__PROBLEM REQUIREMENTS__
Transcribe exactly the lines from the first line of the records through the line containing "green 1x1 round brick [386,318,435,389]", and leave out every picture.

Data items

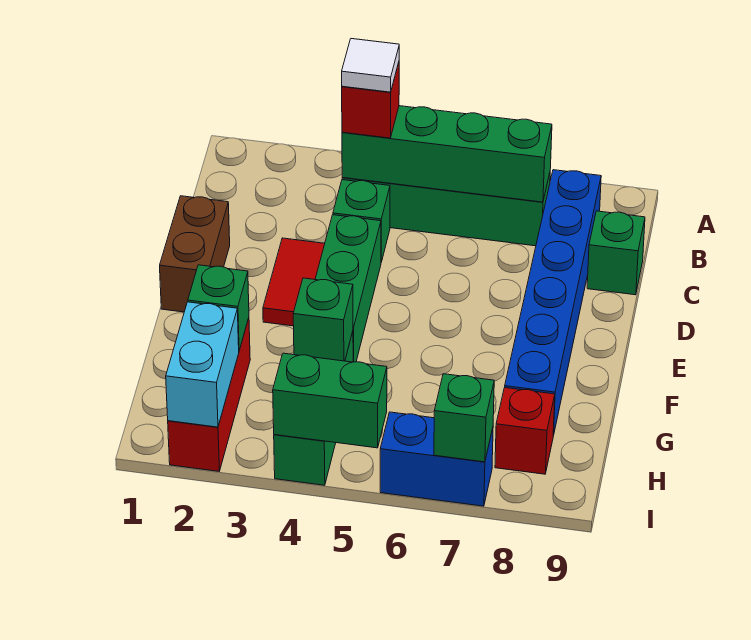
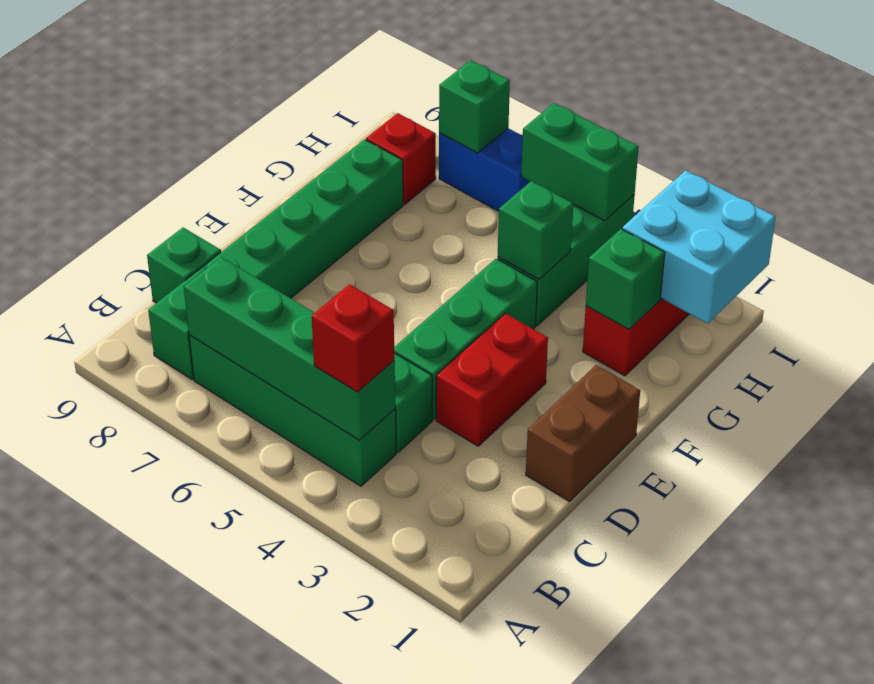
white 1x1 tile [342,39,399,92] -> none
blue 1x6 brick [505,170,601,436] -> green 1x6 brick [148,139,403,379]
red 1x2 tile [263,238,325,326] -> red 1x2 brick [436,313,548,446]
cyan 1x2 brick [166,302,239,427] -> cyan 2x2 brick [622,170,776,324]

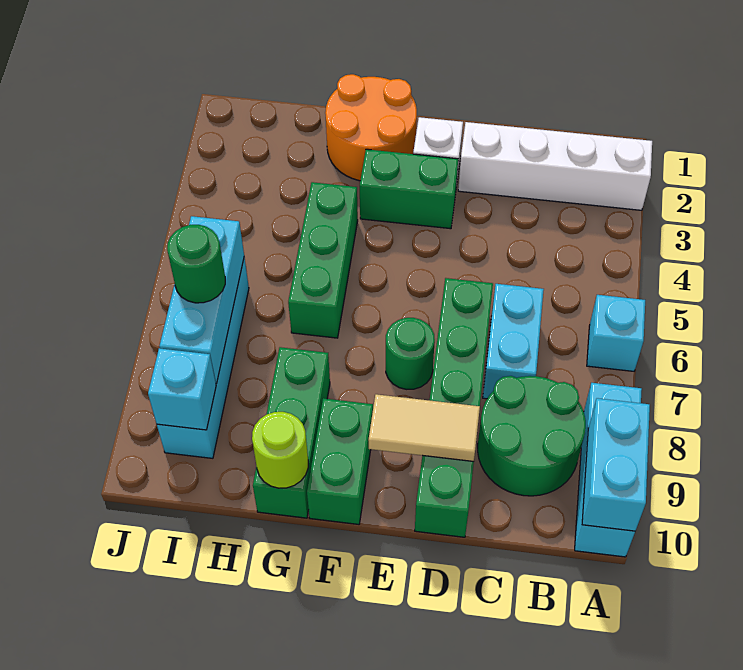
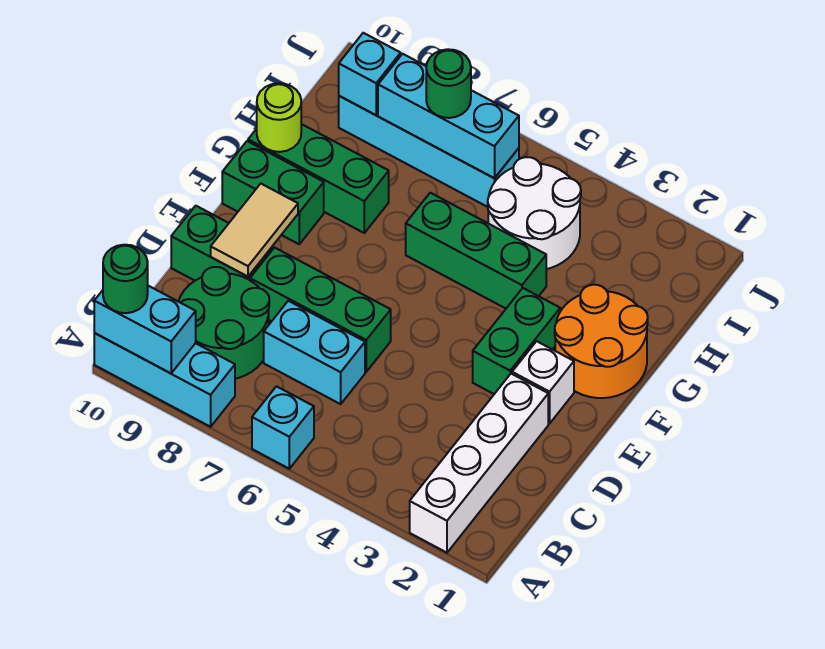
green 1x1 round brick [386,318,435,389] -> green 1x1 round brick moved to [103,245,148,313]
none -> white 2x2 round brick [488,157,581,269]

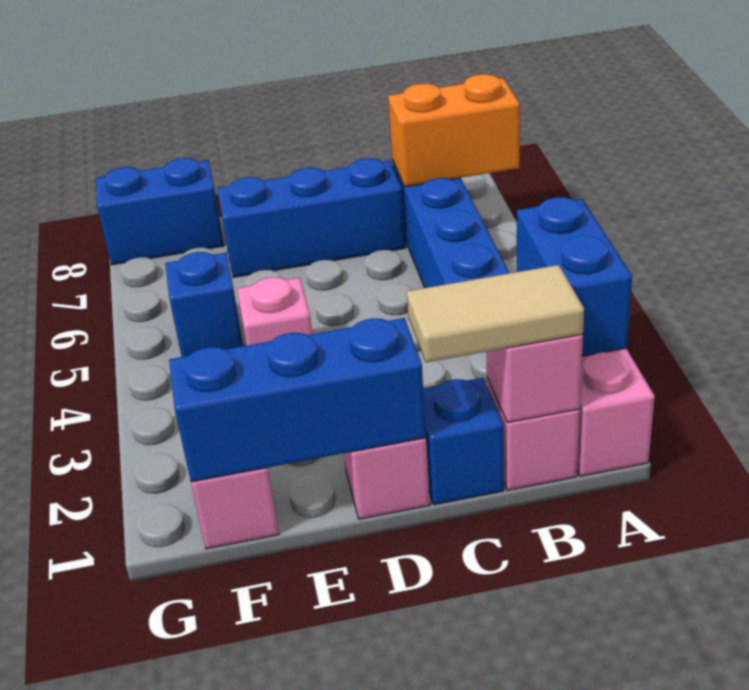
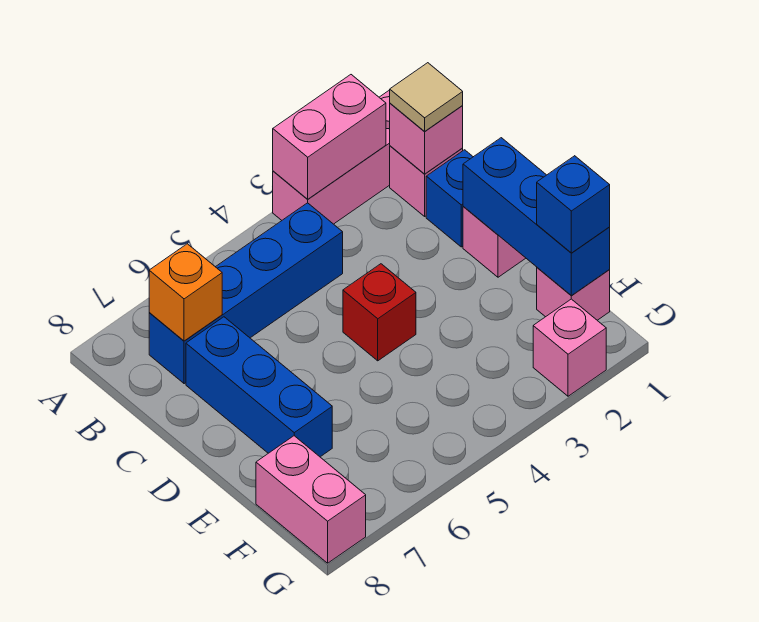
blue 1x2 brick [517,197,632,356] -> pink 1x2 brick [273,75,386,199]
orange 1x2 brick [388,74,520,187] -> orange 1x1 brick [149,244,222,341]
tan 1x2 tile [407,265,584,362] -> tan 1x1 tile [390,63,463,132]
none -> red 1x1 brick [343,264,416,361]
pink 1x1 brick [237,277,312,346] -> pink 1x1 brick moved to [533,299,606,396]
blue 1x1 brick [165,252,243,357] -> blue 1x1 brick moved to [537,156,610,253]
blue 1x2 brick [96,158,224,265] -> pink 1x2 brick [256,436,366,563]

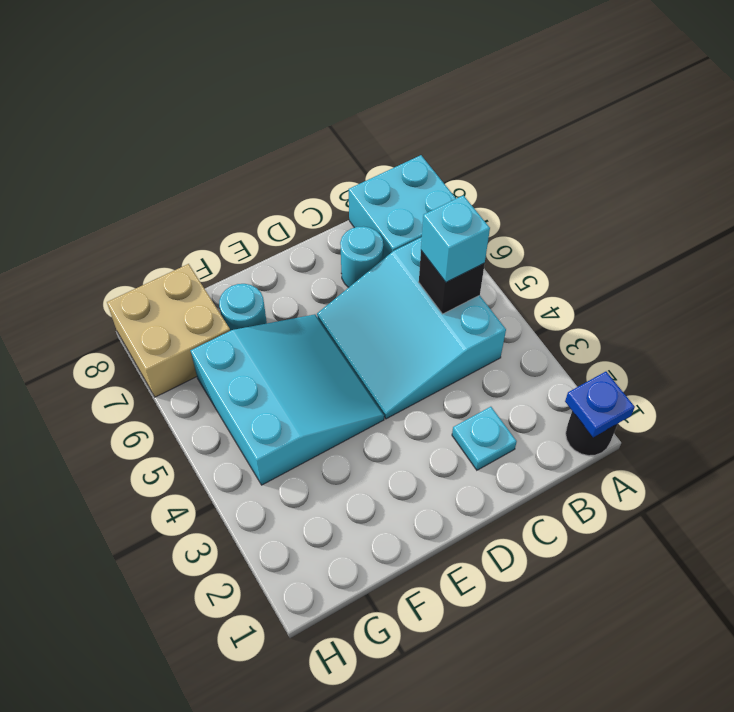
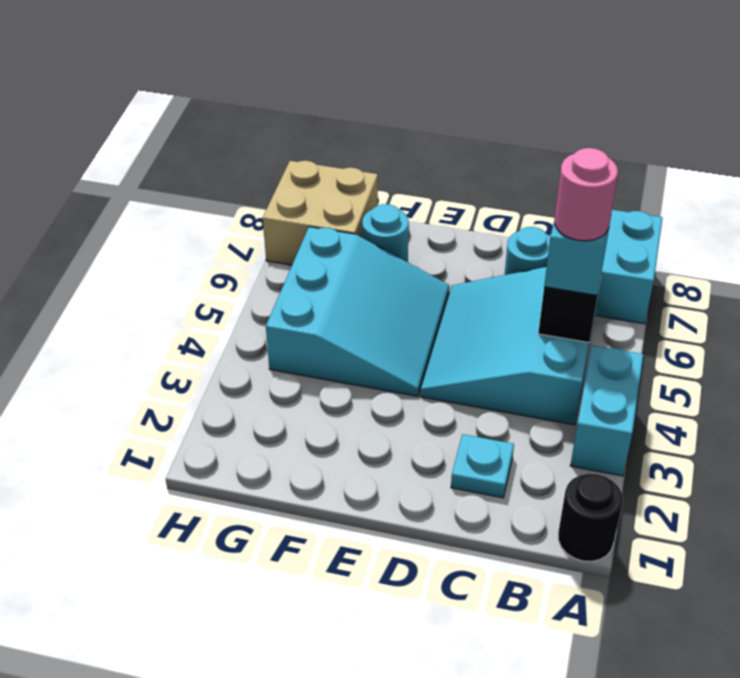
blue 1x1 plate [565,372,635,437] -> none
none -> cyan 1x2 brick [570,345,643,476]
none -> pink 1x1 round brick [555,148,618,241]

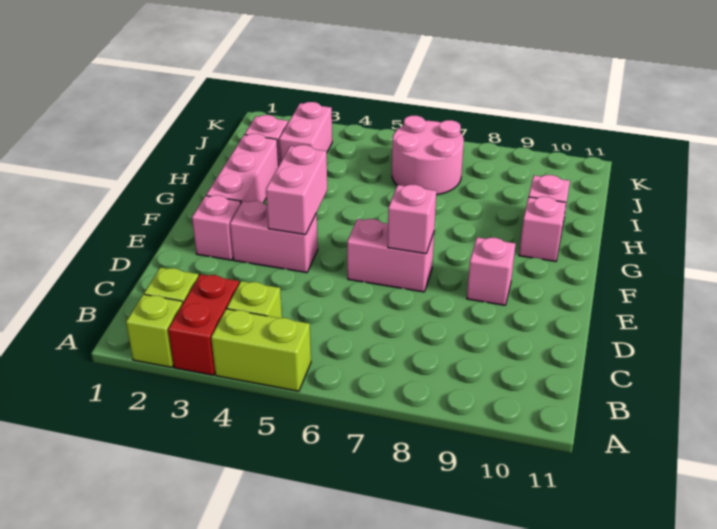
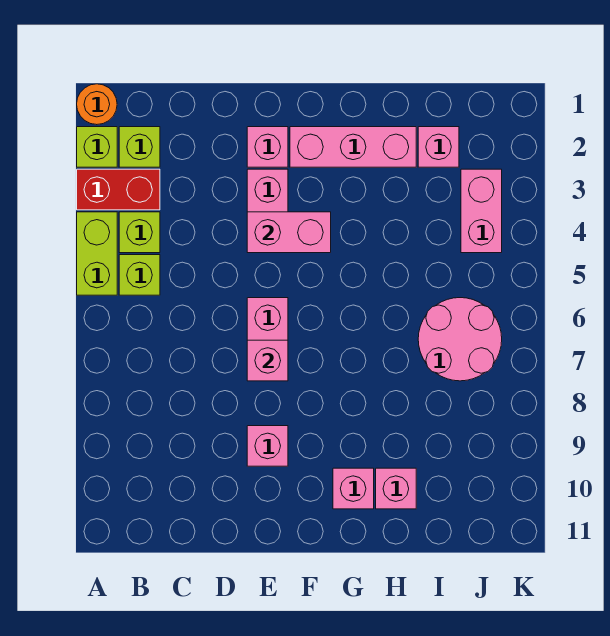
none -> orange 1x1 round brick [77,84,117,125]
none -> lime 1x1 brick [119,255,160,295]
pink 1x2 brick [279,102,332,162] -> pink 1x2 brick turned to [461,169,502,253]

__TASK RESPONSE__
white 1x1 tile [342,39,399,92] -> none
blue 1x6 brick [505,170,601,436] -> green 1x6 brick [148,139,403,379]
red 1x2 tile [263,238,325,326] -> red 1x2 brick [436,313,548,446]
cyan 1x2 brick [166,302,239,427] -> cyan 2x2 brick [622,170,776,324]

green 1x1 round brick [386,318,435,389] -> green 1x1 round brick moved to [103,245,148,313]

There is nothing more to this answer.